- _ACTION ITEM_
Lines in the listing below that hold "candle" are the ones to copy.

- _DATASET ENTRIES_
────────────────────

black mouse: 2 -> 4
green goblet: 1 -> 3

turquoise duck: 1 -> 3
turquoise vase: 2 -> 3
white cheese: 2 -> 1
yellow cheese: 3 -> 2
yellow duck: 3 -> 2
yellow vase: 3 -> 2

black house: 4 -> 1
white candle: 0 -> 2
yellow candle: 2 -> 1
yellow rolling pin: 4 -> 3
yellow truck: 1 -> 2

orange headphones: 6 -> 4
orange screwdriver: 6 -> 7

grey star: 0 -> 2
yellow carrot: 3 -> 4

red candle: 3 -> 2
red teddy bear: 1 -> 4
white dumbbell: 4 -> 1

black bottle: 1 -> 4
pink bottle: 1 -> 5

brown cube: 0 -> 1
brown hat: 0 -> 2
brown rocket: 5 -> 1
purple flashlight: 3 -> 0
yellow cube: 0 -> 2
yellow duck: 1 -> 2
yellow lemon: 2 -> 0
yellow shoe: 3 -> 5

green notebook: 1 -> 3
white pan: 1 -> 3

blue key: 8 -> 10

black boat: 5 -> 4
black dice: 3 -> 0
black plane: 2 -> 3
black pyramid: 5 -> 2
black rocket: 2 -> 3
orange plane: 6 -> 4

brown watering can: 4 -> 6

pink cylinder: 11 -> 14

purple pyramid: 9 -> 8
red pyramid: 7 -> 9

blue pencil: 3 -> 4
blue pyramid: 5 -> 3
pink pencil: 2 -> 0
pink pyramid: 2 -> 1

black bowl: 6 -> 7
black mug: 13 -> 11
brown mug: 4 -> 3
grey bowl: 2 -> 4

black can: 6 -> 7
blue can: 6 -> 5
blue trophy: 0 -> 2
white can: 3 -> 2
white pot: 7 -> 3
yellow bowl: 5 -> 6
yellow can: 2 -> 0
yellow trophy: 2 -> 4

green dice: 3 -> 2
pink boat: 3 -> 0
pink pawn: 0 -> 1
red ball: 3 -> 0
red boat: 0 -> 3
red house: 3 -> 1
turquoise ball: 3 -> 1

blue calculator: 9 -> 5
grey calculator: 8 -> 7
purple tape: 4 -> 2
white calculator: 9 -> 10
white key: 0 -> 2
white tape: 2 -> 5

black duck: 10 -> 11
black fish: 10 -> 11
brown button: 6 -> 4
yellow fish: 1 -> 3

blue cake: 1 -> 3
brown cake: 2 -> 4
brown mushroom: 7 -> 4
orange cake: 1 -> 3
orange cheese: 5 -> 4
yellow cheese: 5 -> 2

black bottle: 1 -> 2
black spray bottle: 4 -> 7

────────────────────

- _SOLUTION BELOW_
white candle: 0 -> 2
yellow candle: 2 -> 1
red candle: 3 -> 2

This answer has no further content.